Assignment:
Take every line from the entries below that includes the word "RELAY" and copy it.

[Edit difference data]
▼▼▼
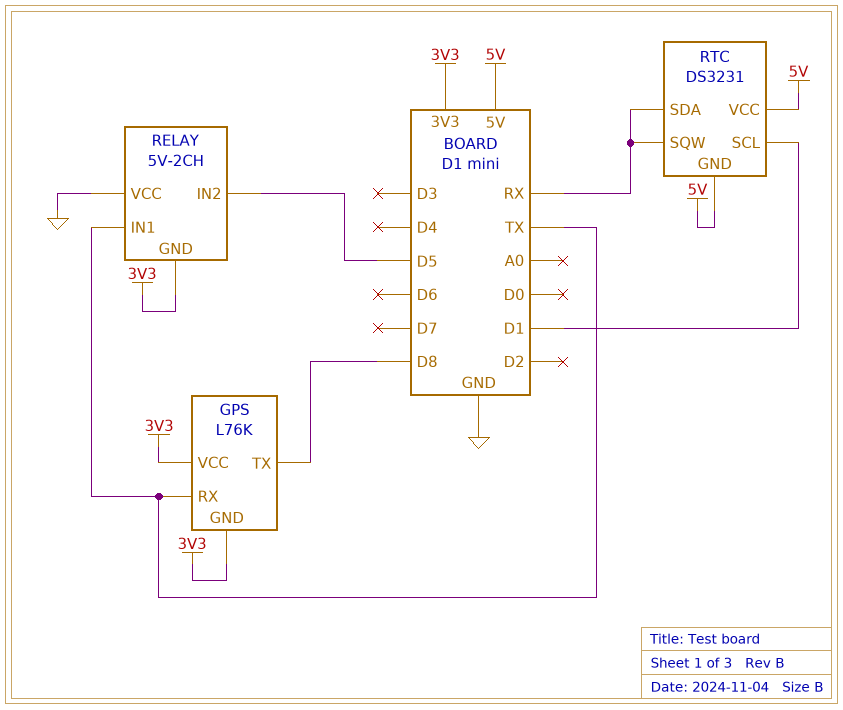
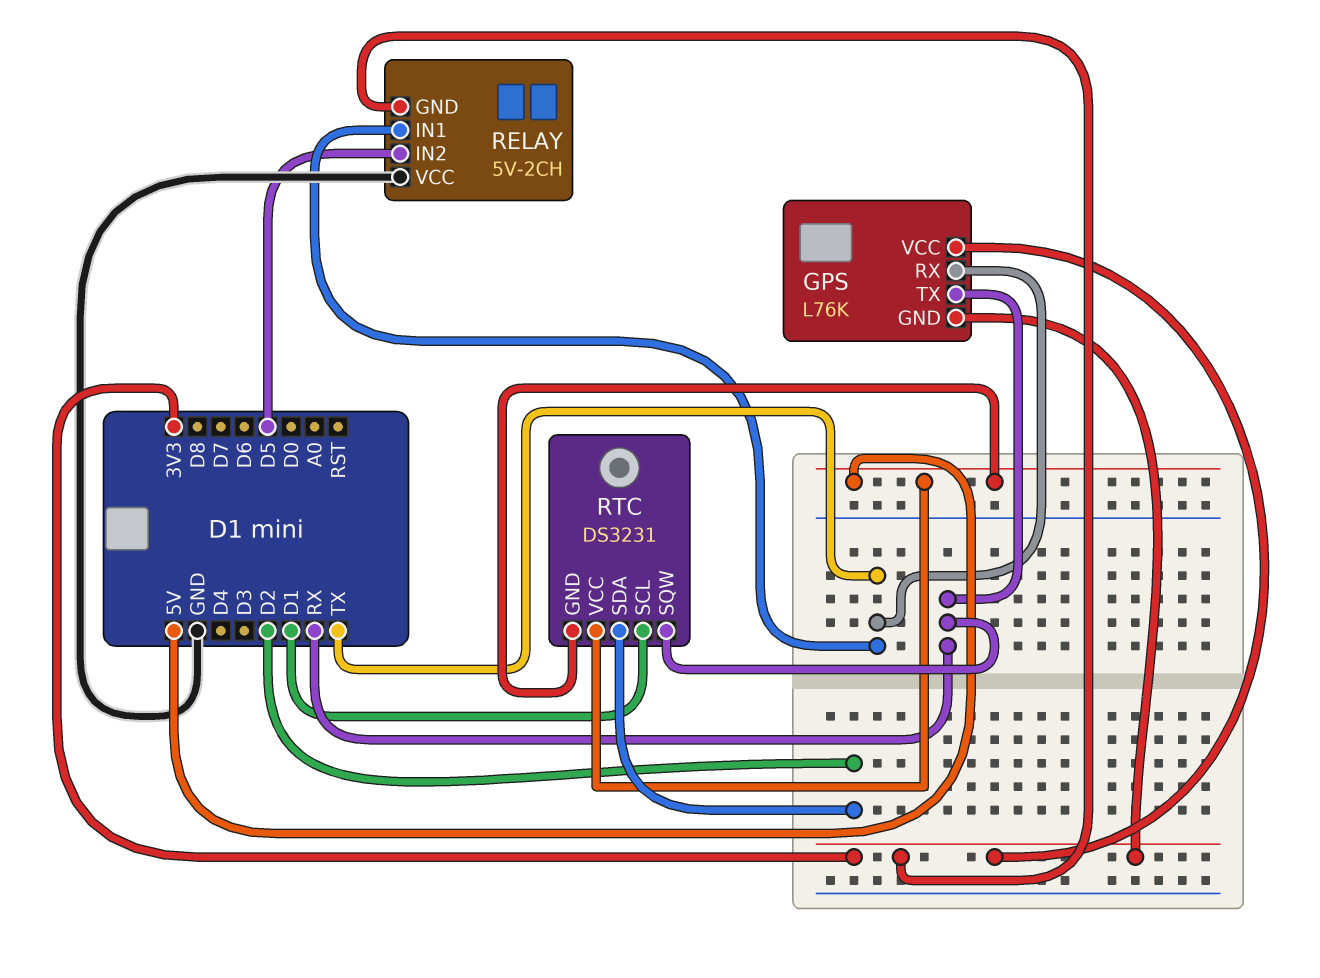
GPS pin TX: D8 -> RX
RTC pin SDA: RX -> D2

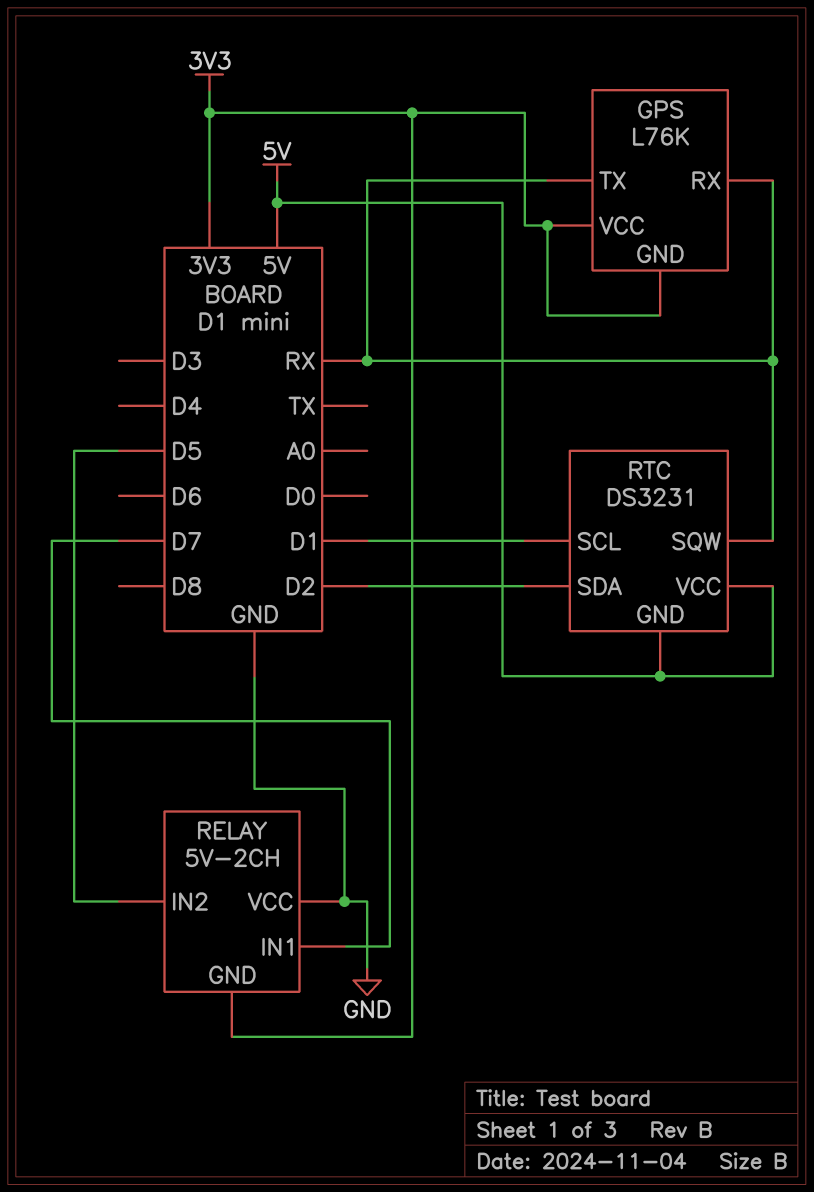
GPS pin RX: TX -> RX
RELAY pin IN1: TX -> D7

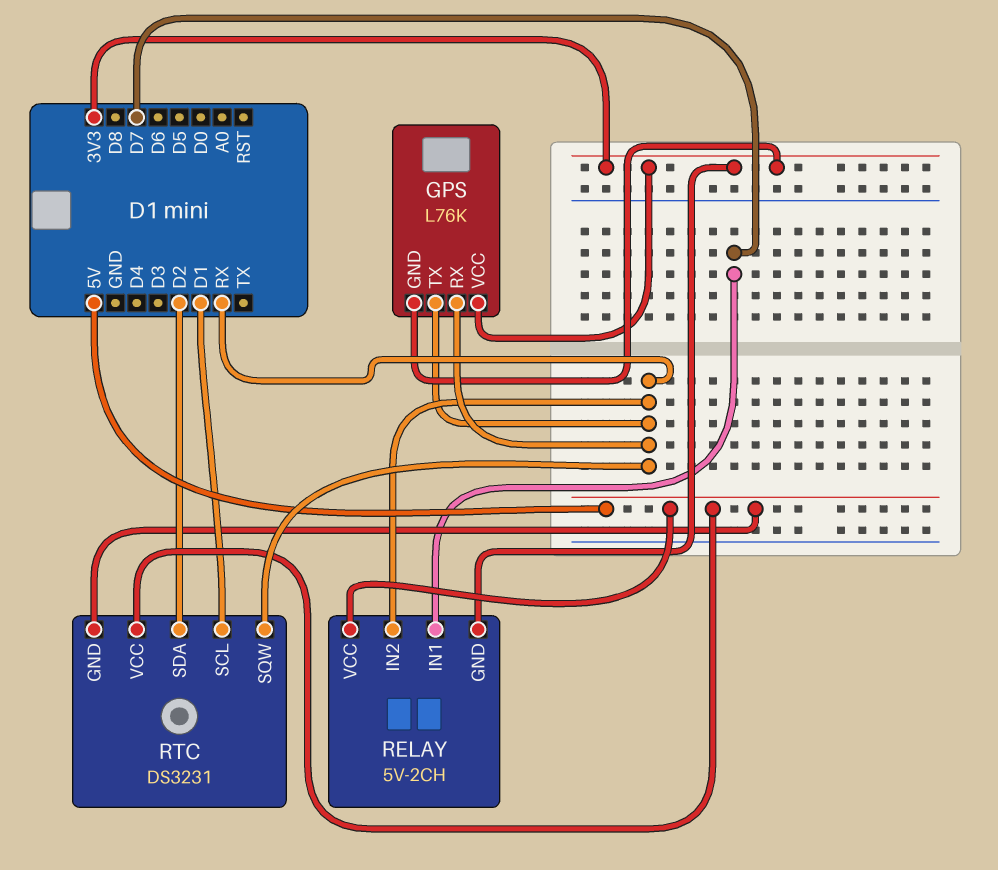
RELAY pin IN2: D5 -> RX
RELAY pin VCC: GND -> 5V

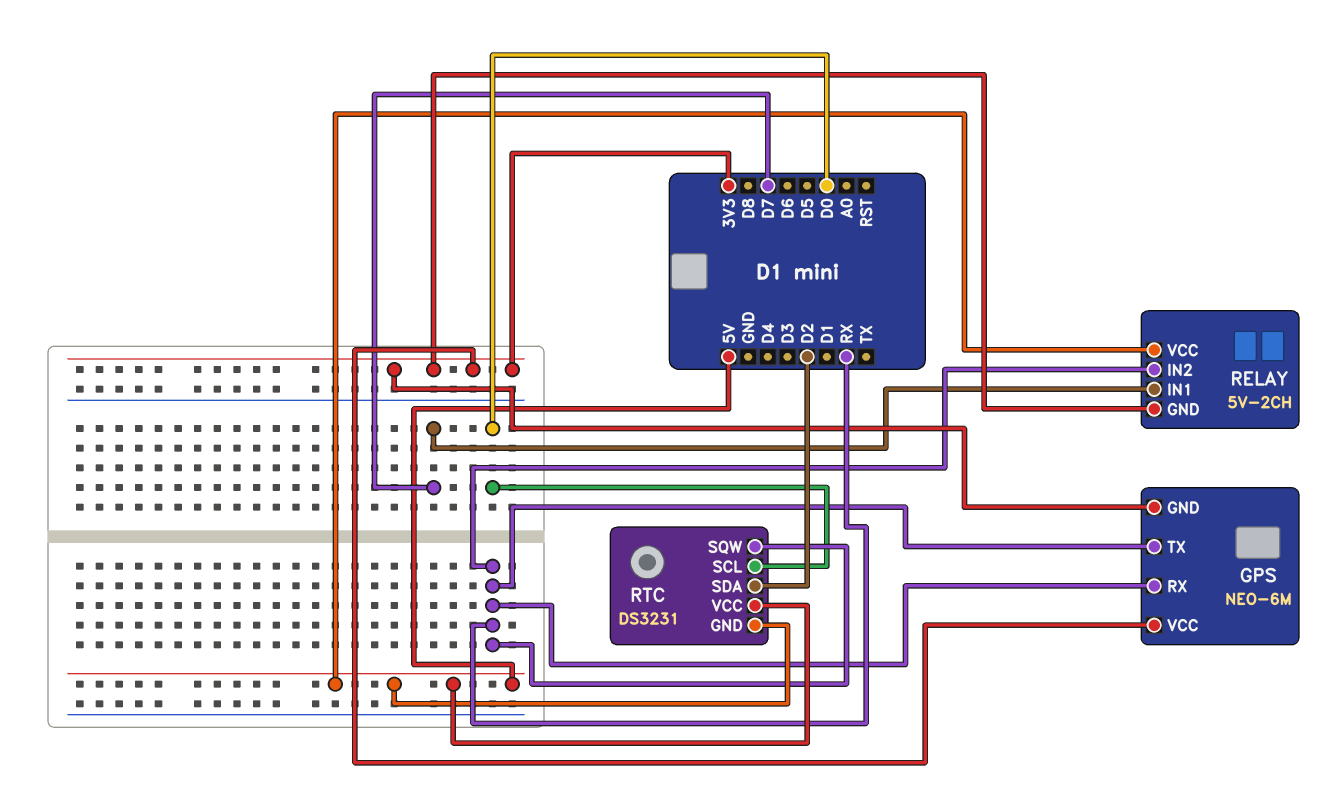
GPS: L76K -> NEO-6M
RTC pin SCL: D1 -> D0

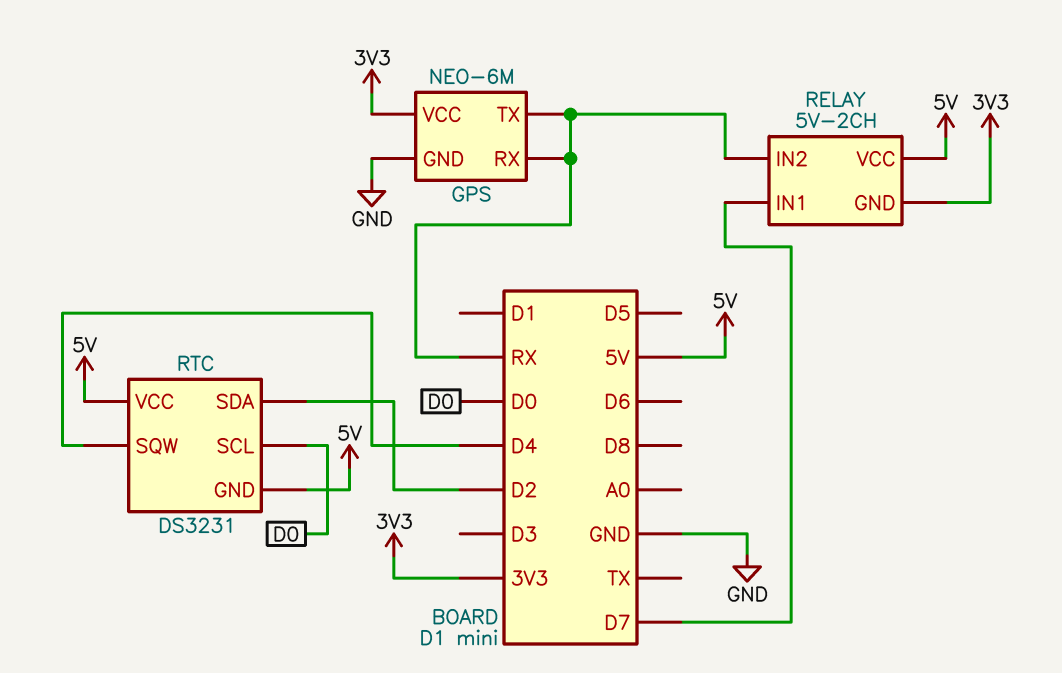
GPS pin GND: 3V3 -> GND
RTC pin SQW: RX -> D4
▲▲▲
Expected output:
RELAY pin IN1: TX -> D7
RELAY pin IN2: D5 -> RX
RELAY pin VCC: GND -> 5V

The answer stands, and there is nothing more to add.